▶ Stored records:
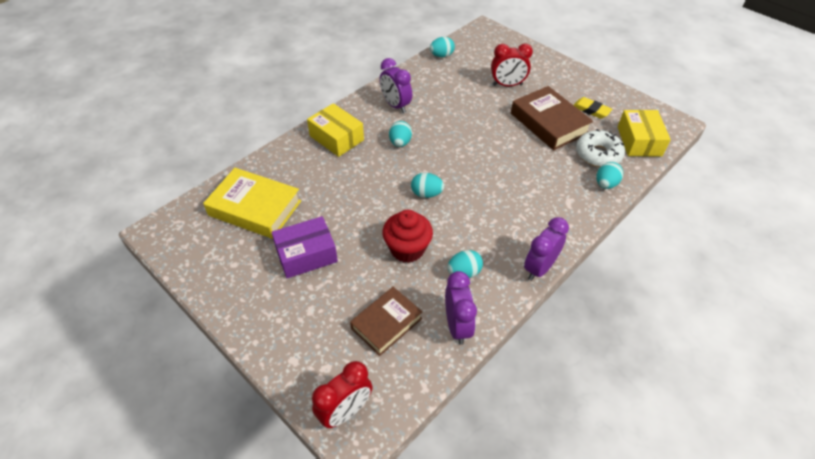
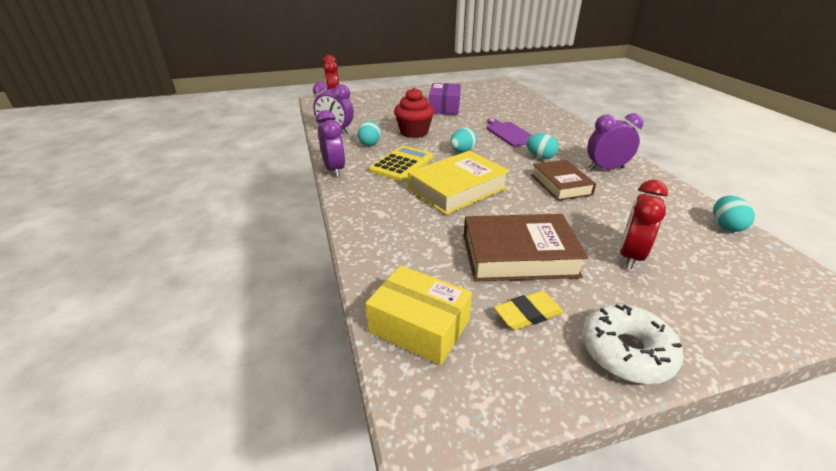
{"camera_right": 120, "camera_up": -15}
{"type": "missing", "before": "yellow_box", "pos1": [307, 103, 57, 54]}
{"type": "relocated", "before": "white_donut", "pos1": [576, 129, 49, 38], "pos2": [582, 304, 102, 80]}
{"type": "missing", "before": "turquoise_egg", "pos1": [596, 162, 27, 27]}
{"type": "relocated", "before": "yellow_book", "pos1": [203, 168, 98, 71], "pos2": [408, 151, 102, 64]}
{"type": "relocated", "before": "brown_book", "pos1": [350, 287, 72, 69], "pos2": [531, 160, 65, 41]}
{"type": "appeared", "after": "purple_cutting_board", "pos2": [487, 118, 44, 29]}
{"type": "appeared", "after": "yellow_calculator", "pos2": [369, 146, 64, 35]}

▶ Exercise objective: All entries are to be retyped exactly. Omit any embedded images.

▶ Answer space:
{"camera_right": 120, "camera_up": -15}
{"type": "missing", "before": "yellow_box", "pos1": [307, 103, 57, 54]}
{"type": "relocated", "before": "white_donut", "pos1": [576, 129, 49, 38], "pos2": [582, 304, 102, 80]}
{"type": "missing", "before": "turquoise_egg", "pos1": [596, 162, 27, 27]}
{"type": "relocated", "before": "yellow_book", "pos1": [203, 168, 98, 71], "pos2": [408, 151, 102, 64]}
{"type": "relocated", "before": "brown_book", "pos1": [350, 287, 72, 69], "pos2": [531, 160, 65, 41]}
{"type": "appeared", "after": "purple_cutting_board", "pos2": [487, 118, 44, 29]}
{"type": "appeared", "after": "yellow_calculator", "pos2": [369, 146, 64, 35]}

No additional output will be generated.